What to do:
A line below contains "cyan 1x2 brick", and a later one contains "white 2x2 slope [359,60,465,147] -> none". Repeat both, with every line between them, exactly.
[[ Records for processing open ]]
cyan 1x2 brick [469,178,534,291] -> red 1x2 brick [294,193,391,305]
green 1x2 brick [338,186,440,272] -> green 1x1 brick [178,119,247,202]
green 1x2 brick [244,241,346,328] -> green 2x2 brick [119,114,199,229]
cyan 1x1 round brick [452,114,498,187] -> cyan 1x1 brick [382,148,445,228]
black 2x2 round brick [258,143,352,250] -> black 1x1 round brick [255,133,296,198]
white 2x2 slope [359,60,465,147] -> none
[[ Records for processing closed ]]
[[ Records for processing open ]]
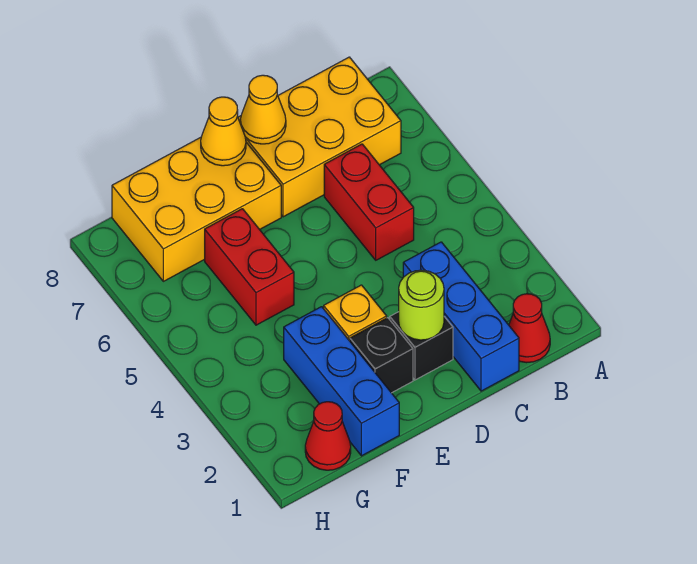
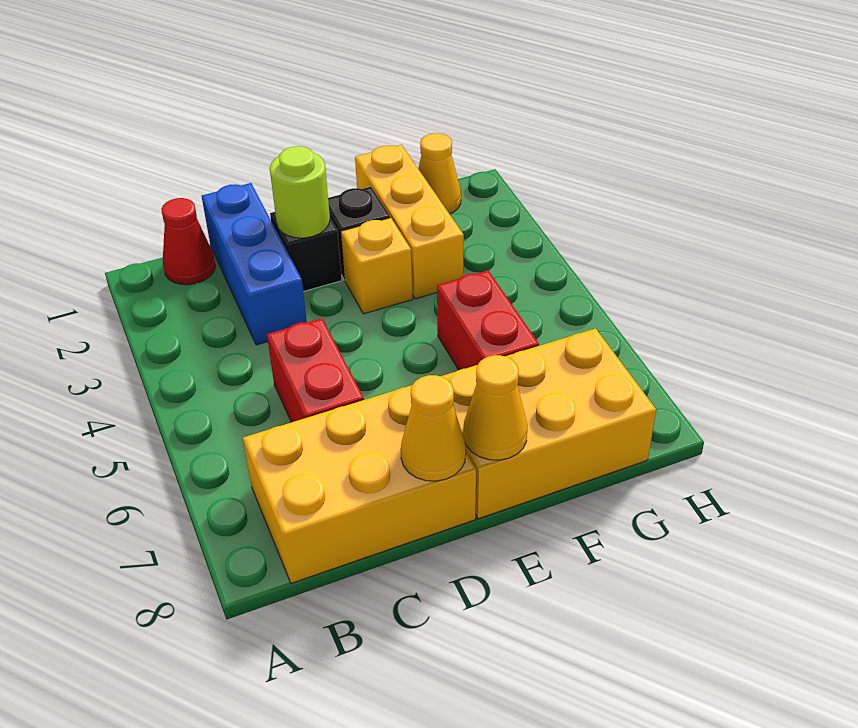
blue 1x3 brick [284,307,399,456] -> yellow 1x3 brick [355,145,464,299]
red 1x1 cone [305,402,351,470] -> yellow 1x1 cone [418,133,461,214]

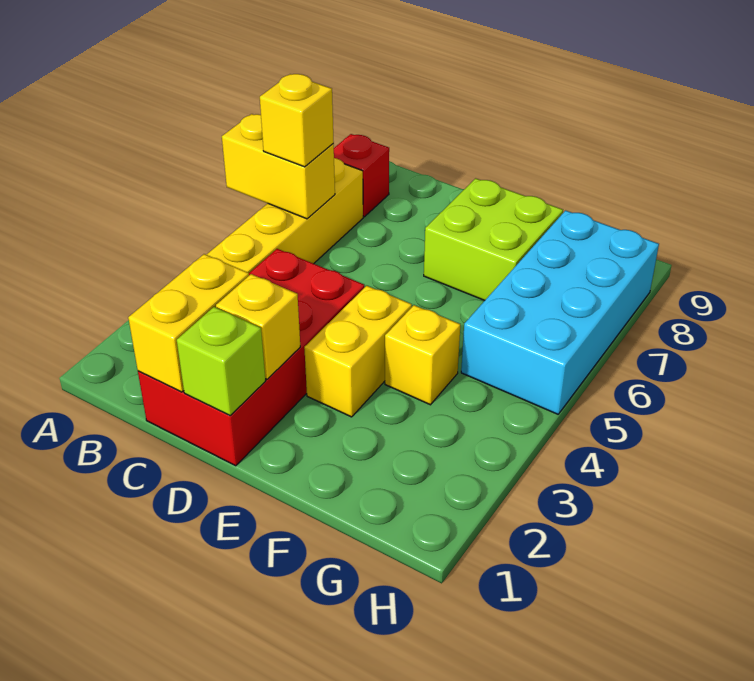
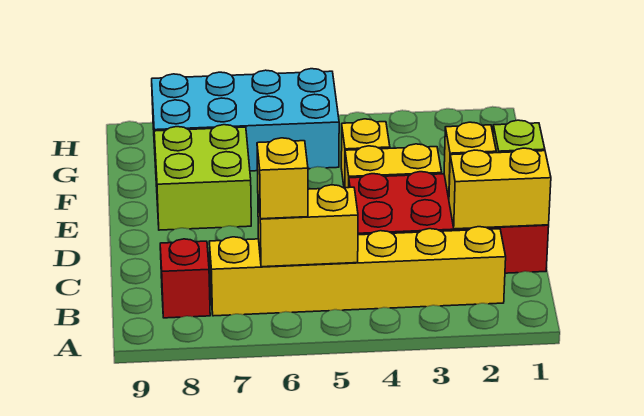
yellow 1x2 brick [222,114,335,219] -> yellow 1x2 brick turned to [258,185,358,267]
[[ Records for processing closed ]]
Solution for this task:
cyan 1x2 brick [469,178,534,291] -> red 1x2 brick [294,193,391,305]
green 1x2 brick [338,186,440,272] -> green 1x1 brick [178,119,247,202]
green 1x2 brick [244,241,346,328] -> green 2x2 brick [119,114,199,229]
cyan 1x1 round brick [452,114,498,187] -> cyan 1x1 brick [382,148,445,228]
black 2x2 round brick [258,143,352,250] -> black 1x1 round brick [255,133,296,198]
white 2x2 slope [359,60,465,147] -> none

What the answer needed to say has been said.